§ **What to do**:
Please count the rows below that contain the word "each" and reply with only that number.
::::
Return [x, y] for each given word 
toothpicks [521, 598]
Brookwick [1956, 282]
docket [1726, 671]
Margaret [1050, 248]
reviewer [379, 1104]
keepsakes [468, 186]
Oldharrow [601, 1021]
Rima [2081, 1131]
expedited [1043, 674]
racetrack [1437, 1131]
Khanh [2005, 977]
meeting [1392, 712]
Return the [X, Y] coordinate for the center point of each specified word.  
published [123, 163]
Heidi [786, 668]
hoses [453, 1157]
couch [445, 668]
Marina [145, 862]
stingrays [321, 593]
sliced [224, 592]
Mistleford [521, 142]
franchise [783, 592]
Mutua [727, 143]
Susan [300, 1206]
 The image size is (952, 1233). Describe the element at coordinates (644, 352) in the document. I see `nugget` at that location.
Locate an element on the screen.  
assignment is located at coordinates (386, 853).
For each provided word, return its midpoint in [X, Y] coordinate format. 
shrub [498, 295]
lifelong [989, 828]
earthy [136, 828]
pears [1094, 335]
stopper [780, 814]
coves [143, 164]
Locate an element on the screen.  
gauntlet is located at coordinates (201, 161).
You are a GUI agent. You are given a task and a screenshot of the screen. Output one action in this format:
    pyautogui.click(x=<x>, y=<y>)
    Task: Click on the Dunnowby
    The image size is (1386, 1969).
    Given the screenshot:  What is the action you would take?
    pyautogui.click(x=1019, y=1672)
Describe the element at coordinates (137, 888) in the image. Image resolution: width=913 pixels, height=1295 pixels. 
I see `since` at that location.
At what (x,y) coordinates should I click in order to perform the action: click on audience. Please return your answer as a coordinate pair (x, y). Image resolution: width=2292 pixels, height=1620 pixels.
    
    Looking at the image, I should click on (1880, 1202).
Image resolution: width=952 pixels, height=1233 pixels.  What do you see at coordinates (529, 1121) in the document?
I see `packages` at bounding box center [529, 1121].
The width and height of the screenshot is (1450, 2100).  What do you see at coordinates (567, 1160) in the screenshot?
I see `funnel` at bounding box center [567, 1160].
::::
§ **Answer to this problem**:
3